:: Exercise aim ::
Both the line containing "white watering can [554,328,631,378]" and the line containing "white donut [154,460,229,525] -> none" belong to the span. Output exactly that span from the listing below, and nothing outside it.
********
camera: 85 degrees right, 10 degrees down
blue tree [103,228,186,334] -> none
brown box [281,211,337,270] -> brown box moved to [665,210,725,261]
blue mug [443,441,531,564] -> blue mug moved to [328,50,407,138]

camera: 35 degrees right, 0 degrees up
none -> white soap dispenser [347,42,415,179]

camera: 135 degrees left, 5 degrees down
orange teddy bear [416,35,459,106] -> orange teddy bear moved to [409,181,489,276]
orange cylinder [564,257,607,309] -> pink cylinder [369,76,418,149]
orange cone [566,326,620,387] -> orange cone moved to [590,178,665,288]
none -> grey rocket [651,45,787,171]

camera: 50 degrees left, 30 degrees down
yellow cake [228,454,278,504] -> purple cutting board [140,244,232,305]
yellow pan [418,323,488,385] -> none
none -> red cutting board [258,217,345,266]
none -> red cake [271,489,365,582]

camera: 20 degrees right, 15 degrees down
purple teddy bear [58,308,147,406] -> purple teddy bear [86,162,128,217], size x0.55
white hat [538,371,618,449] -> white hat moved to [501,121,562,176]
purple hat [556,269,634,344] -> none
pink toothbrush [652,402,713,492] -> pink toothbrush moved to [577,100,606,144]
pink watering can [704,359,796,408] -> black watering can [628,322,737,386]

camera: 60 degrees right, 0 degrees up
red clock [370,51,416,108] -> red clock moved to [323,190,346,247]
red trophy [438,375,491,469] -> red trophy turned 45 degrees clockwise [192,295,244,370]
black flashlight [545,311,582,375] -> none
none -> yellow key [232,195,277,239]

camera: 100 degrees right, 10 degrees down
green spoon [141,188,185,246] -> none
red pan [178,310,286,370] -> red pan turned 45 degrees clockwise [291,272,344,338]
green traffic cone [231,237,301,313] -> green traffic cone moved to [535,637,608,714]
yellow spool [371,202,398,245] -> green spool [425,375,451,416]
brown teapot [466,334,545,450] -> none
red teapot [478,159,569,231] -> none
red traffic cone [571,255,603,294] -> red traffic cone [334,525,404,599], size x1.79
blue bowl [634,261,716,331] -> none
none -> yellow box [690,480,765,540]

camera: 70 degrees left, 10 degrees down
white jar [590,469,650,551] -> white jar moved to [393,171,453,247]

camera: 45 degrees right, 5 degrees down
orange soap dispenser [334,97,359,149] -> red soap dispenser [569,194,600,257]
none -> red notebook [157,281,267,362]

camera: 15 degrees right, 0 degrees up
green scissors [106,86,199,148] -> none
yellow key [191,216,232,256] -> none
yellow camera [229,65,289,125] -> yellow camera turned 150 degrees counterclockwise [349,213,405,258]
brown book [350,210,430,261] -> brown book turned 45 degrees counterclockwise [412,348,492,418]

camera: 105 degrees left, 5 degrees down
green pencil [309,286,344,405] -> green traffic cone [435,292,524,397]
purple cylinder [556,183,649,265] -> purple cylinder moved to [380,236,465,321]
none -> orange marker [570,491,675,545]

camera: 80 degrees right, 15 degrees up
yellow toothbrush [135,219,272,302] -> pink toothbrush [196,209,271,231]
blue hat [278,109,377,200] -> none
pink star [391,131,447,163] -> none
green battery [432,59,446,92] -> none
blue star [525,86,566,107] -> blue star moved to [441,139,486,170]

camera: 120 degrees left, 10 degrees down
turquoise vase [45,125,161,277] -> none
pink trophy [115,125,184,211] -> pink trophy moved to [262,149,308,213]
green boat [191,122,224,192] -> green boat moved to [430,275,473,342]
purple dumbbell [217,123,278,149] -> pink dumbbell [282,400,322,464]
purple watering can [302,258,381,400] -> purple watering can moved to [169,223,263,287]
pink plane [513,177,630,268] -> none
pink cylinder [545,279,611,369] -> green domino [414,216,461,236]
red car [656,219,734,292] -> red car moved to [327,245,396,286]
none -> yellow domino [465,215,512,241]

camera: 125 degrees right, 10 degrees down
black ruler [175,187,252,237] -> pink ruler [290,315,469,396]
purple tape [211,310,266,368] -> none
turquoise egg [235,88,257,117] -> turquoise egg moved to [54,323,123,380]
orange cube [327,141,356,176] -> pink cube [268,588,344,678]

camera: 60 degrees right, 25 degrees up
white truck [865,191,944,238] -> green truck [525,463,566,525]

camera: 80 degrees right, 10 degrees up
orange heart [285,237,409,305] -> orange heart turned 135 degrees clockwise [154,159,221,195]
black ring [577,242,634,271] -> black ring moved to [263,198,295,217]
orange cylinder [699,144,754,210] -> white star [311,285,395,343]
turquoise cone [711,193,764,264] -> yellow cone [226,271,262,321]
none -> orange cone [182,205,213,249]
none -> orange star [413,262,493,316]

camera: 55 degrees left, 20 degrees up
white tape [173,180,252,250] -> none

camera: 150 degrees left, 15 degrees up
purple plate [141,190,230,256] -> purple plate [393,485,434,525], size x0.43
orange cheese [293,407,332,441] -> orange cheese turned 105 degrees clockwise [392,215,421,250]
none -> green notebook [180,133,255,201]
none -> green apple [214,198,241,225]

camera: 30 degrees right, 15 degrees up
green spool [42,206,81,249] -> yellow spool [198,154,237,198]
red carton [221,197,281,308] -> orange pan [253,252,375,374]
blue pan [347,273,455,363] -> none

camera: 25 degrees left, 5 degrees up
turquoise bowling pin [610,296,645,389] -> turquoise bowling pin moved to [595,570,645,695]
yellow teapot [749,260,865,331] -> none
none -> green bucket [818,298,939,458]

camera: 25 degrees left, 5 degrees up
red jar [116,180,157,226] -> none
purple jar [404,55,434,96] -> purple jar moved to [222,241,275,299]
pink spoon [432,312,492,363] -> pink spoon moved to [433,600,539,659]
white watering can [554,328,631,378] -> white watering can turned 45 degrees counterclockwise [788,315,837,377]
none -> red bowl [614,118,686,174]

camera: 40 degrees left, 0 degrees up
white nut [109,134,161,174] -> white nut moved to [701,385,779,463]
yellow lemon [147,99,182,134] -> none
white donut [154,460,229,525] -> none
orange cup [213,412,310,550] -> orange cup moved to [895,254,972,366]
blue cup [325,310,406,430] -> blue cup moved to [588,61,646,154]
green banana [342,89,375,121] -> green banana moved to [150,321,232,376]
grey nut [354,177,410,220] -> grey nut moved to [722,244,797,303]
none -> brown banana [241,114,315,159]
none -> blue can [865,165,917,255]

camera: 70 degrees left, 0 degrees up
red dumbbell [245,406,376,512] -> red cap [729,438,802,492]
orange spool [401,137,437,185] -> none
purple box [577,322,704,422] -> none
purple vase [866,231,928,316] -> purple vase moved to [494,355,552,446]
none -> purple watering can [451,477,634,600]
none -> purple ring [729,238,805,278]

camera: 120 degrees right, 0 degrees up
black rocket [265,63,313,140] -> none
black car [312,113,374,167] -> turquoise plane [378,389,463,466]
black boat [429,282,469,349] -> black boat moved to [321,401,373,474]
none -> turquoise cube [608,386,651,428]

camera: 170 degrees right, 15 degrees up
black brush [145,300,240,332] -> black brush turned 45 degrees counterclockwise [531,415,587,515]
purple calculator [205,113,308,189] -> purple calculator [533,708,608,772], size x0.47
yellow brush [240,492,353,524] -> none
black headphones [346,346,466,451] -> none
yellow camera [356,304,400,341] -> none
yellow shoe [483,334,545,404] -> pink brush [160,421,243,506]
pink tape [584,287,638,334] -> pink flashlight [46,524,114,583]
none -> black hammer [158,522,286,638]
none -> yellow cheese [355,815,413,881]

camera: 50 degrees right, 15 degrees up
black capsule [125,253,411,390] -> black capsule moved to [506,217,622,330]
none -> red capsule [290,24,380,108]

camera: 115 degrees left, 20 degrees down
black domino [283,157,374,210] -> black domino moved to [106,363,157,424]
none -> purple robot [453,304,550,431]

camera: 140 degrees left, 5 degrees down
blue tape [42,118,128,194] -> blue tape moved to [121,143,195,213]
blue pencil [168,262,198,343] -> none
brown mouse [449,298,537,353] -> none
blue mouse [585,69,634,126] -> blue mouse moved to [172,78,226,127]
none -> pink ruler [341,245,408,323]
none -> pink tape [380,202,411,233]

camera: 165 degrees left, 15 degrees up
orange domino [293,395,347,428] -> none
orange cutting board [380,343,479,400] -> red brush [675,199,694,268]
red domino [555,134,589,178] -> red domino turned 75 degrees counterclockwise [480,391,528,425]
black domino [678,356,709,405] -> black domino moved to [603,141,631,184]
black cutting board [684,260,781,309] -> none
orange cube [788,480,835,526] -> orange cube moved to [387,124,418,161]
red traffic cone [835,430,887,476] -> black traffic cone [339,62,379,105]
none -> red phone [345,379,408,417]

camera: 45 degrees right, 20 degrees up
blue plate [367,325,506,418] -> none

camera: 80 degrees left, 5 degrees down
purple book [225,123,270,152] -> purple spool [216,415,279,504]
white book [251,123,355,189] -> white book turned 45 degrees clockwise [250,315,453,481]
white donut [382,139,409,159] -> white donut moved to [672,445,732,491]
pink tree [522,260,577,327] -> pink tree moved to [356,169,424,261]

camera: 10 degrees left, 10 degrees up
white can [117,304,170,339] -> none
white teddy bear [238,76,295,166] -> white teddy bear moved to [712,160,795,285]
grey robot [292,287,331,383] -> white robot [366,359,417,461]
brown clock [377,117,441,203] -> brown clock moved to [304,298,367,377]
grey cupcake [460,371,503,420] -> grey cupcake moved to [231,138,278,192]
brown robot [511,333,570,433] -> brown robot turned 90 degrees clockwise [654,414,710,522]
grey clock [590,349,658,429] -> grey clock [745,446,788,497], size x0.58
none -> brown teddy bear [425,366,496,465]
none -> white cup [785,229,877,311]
********
:: Solution for this problem ::
white watering can [554,328,631,378] -> white watering can turned 45 degrees counterclockwise [788,315,837,377]
none -> red bowl [614,118,686,174]

camera: 40 degrees left, 0 degrees up
white nut [109,134,161,174] -> white nut moved to [701,385,779,463]
yellow lemon [147,99,182,134] -> none
white donut [154,460,229,525] -> none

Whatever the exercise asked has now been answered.